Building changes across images
━━━
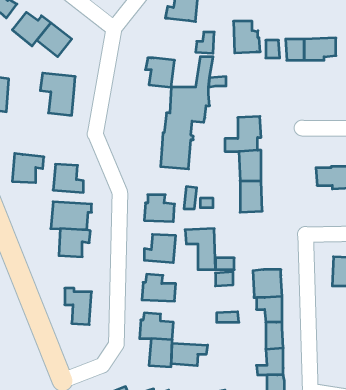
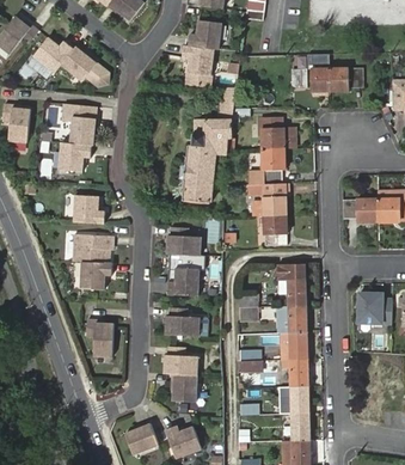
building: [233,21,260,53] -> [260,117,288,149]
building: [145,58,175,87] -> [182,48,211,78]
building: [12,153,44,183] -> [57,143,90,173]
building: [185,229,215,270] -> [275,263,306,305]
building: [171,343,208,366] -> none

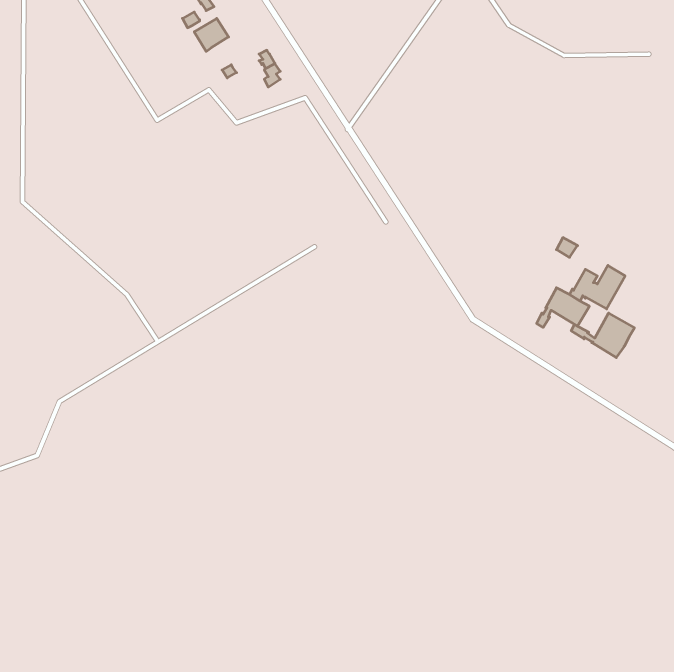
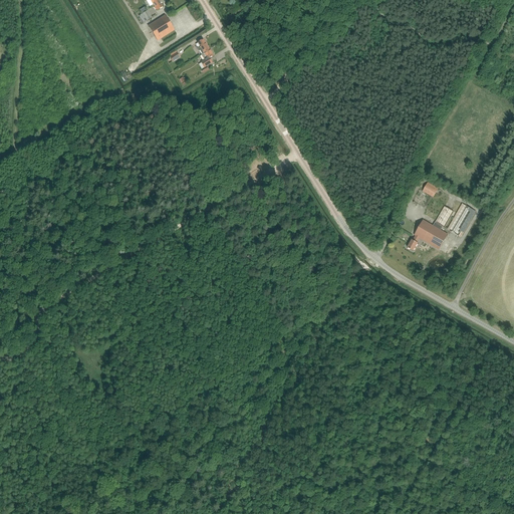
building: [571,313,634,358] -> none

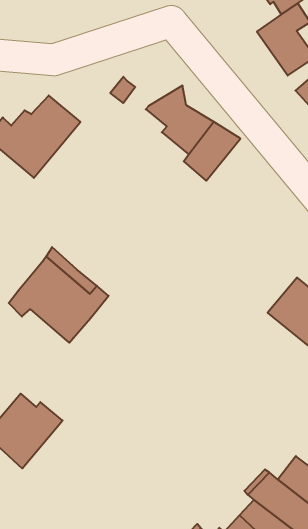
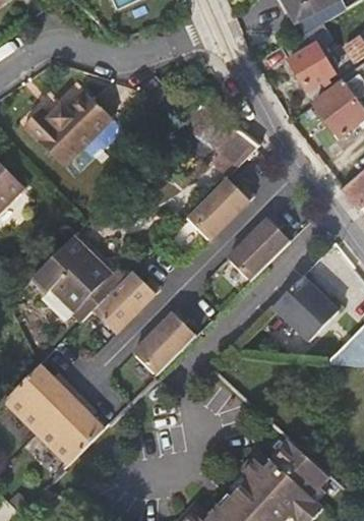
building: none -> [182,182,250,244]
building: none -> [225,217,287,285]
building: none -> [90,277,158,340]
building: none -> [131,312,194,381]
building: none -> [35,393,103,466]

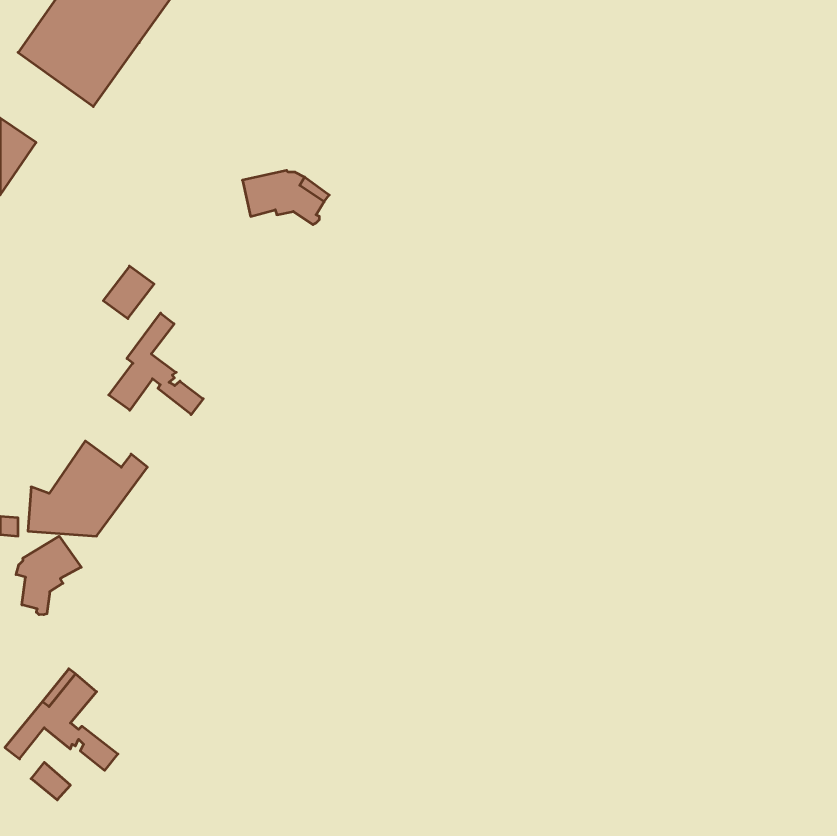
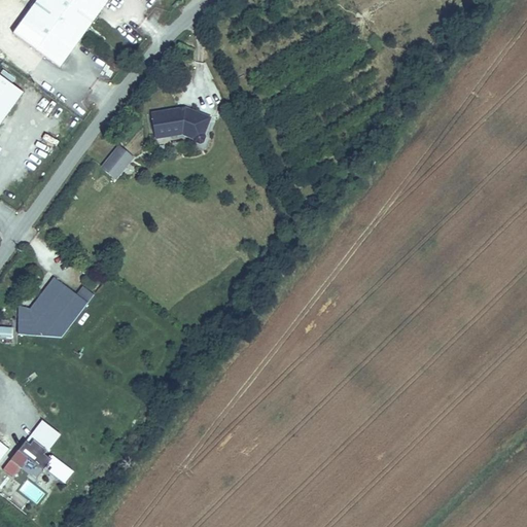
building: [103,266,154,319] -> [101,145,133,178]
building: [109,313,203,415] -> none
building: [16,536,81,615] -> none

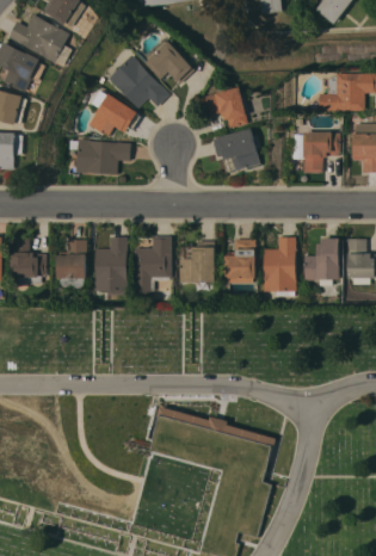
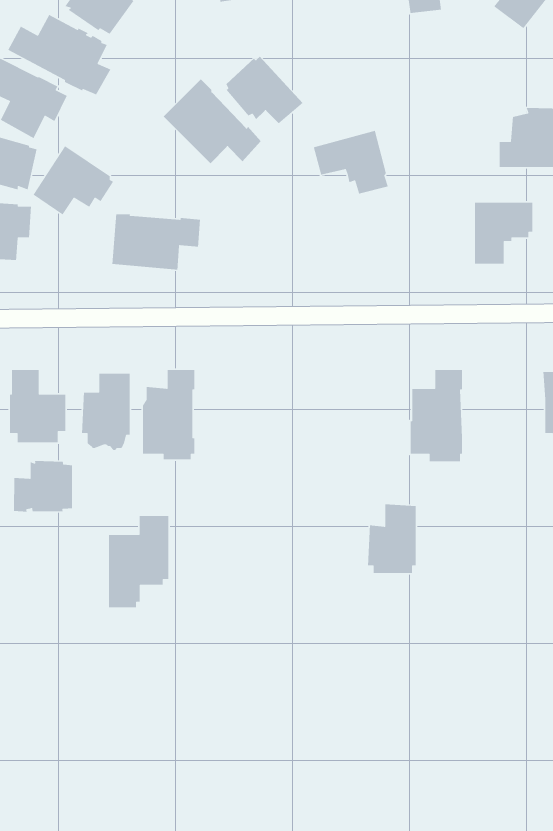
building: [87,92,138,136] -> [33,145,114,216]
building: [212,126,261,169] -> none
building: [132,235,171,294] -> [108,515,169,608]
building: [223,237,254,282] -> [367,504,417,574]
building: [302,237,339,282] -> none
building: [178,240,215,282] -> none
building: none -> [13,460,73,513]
━━━
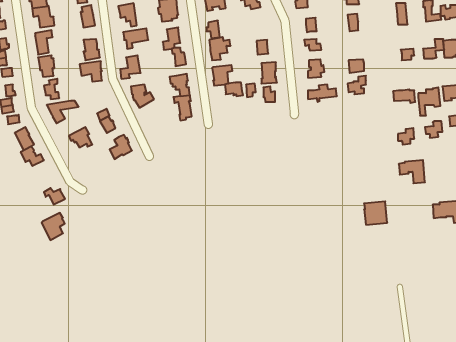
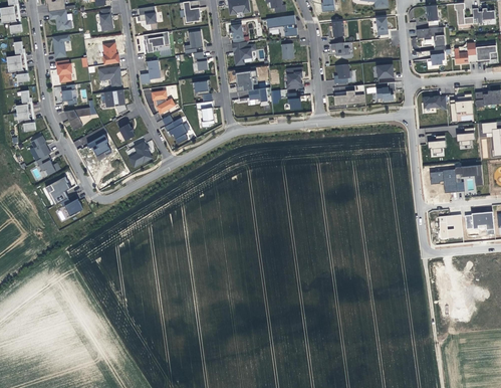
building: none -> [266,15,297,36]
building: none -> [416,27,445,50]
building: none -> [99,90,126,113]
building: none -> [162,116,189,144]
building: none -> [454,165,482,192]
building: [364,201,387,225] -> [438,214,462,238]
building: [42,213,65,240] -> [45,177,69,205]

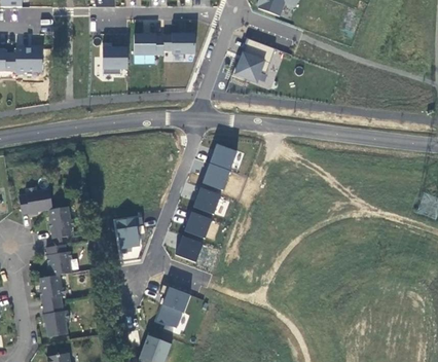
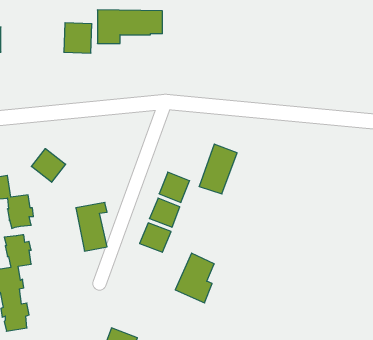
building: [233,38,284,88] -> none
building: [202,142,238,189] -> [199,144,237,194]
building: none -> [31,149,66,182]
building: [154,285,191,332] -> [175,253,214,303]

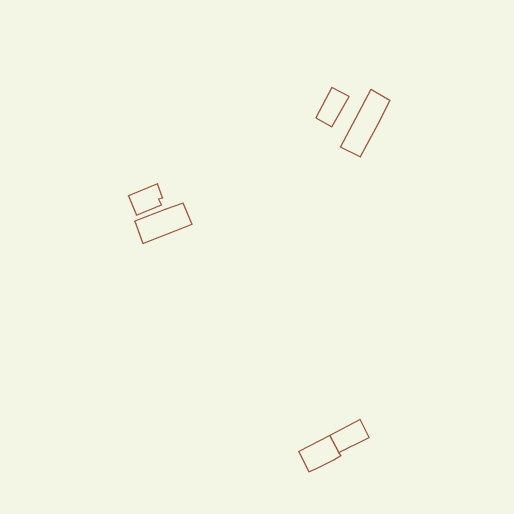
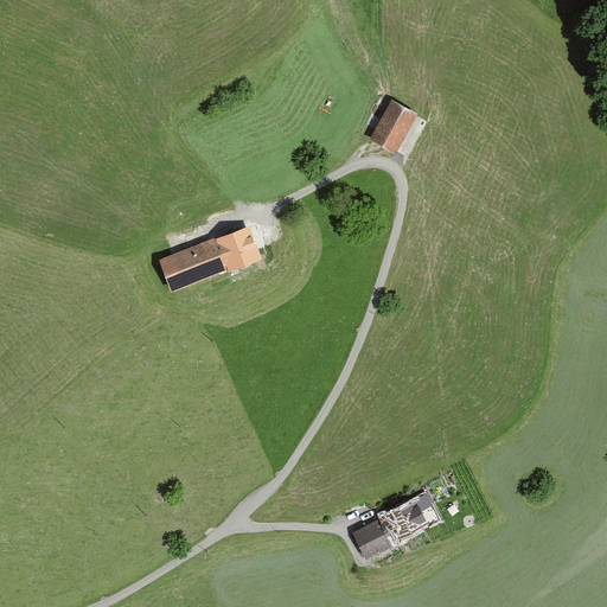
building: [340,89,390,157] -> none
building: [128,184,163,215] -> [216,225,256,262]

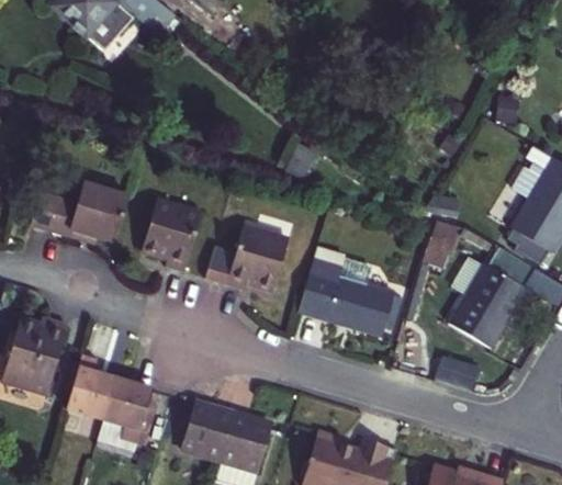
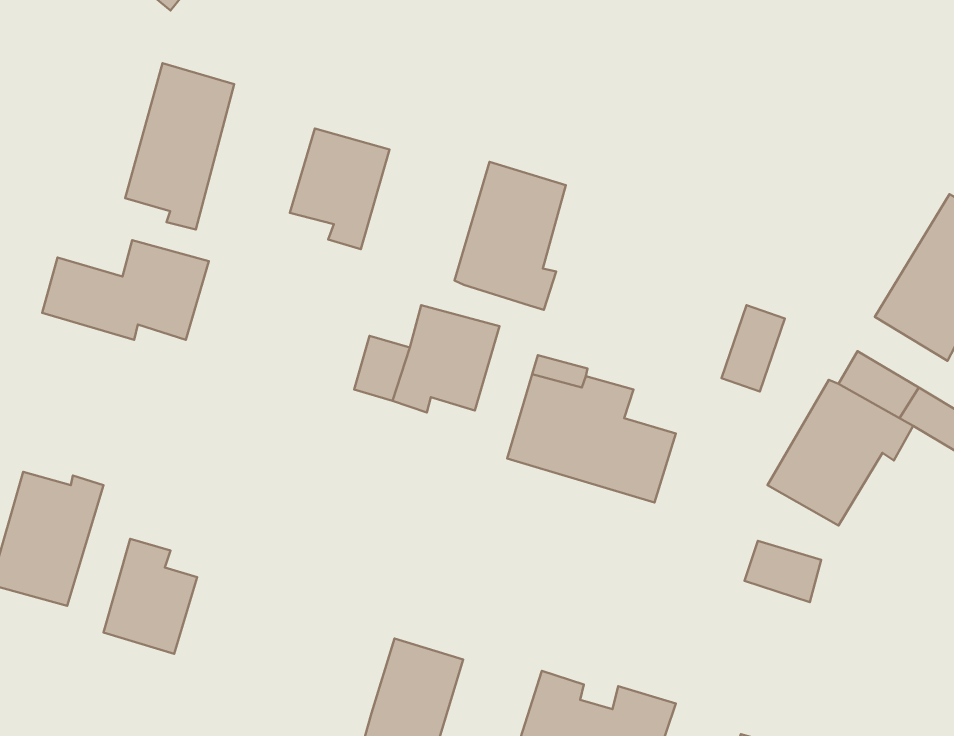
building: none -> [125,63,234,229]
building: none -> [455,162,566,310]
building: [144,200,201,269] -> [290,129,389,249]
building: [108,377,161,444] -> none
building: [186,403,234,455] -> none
━━━
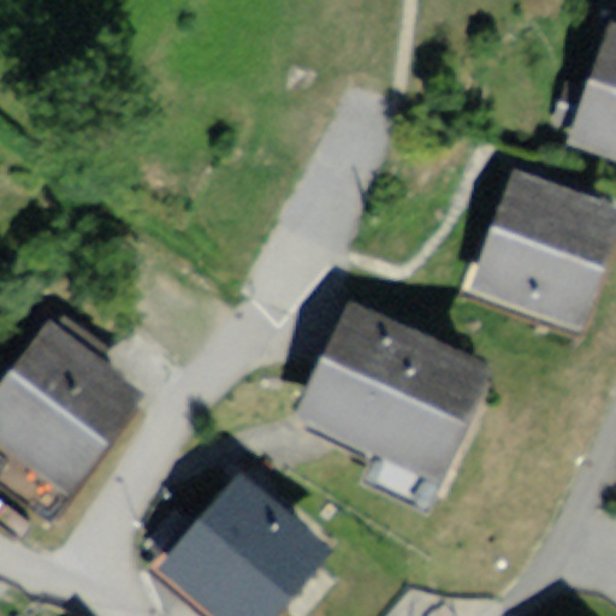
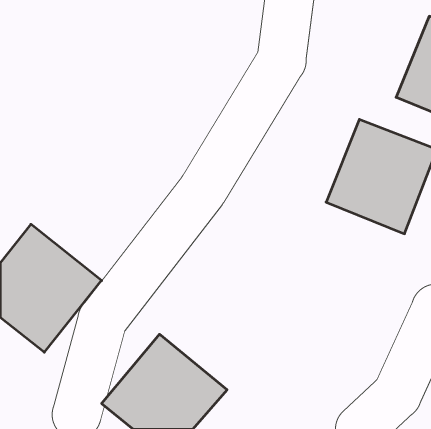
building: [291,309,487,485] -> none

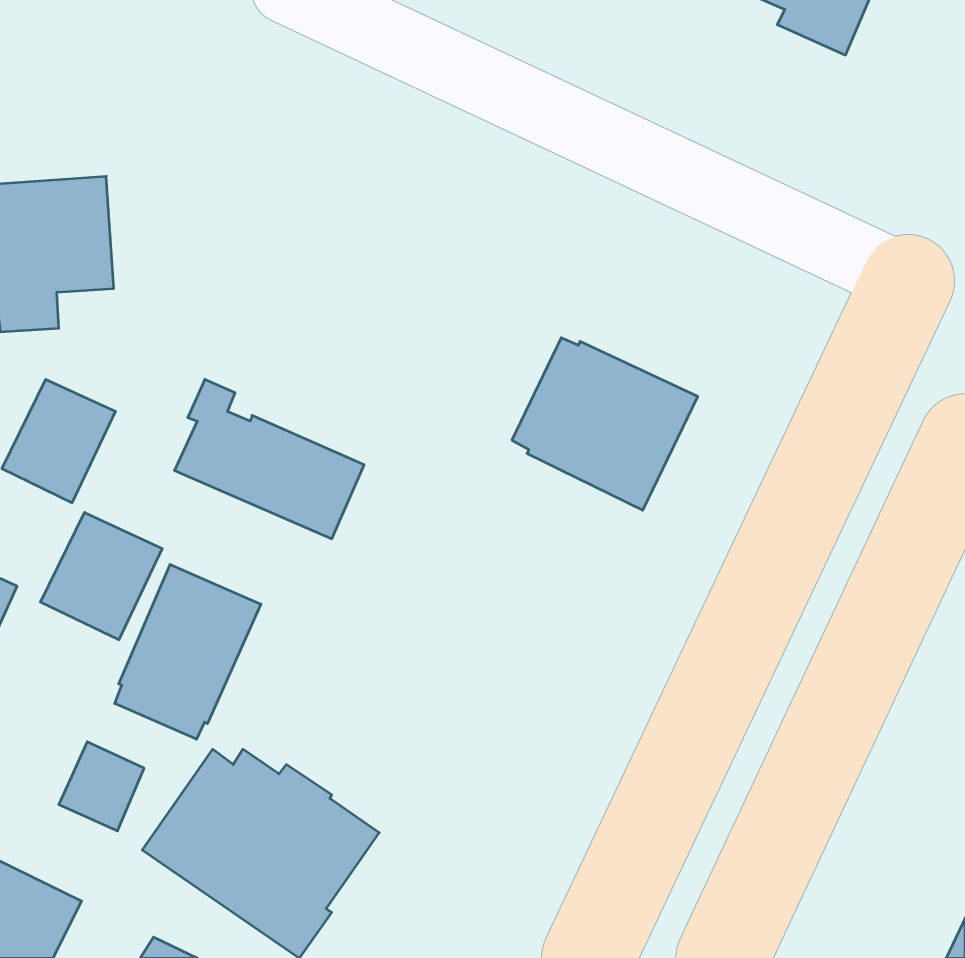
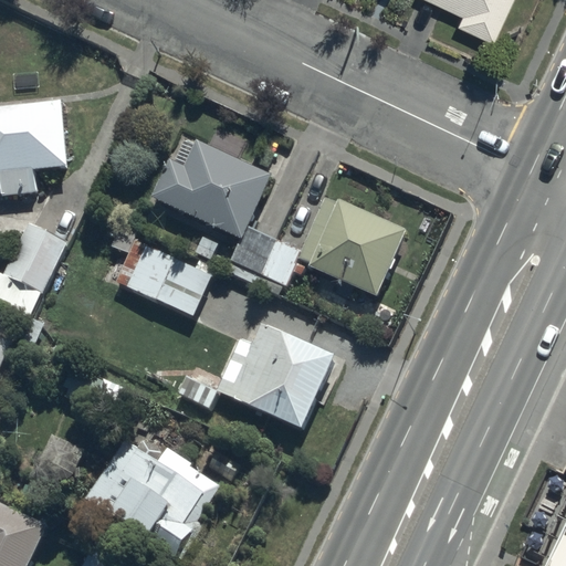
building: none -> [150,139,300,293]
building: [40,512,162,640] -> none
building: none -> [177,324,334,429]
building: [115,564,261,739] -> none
━━━
Task brief
Output only the lines above from the one containing "building: [233,21,260,53] ->" to the one containing "building: none -> [13,460,73,513]", both included, exactly as written and with no pictures.

Answer below
building: [233,21,260,53] -> [260,117,288,149]
building: [145,58,175,87] -> [182,48,211,78]
building: [12,153,44,183] -> [57,143,90,173]
building: [185,229,215,270] -> [275,263,306,305]
building: [171,343,208,366] -> none

building: [571,313,634,358] -> none

building: none -> [182,182,250,244]
building: none -> [225,217,287,285]
building: none -> [90,277,158,340]
building: none -> [131,312,194,381]
building: none -> [35,393,103,466]

building: [103,266,154,319] -> [101,145,133,178]
building: [109,313,203,415] -> none
building: [16,536,81,615] -> none

building: [87,92,138,136] -> [33,145,114,216]
building: [212,126,261,169] -> none
building: [132,235,171,294] -> [108,515,169,608]
building: [223,237,254,282] -> [367,504,417,574]
building: [302,237,339,282] -> none
building: [178,240,215,282] -> none
building: none -> [13,460,73,513]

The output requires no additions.